(Saved entries)
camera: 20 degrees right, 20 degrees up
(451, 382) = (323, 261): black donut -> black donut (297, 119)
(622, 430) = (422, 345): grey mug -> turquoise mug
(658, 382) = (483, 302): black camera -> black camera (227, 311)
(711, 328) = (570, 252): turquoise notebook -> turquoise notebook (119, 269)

**INSTRUCTIONS TO FOLLOW**
How many of the lines in the records include the word "turquoise"? Only the number should be given.

**COMPLETED TASK**
2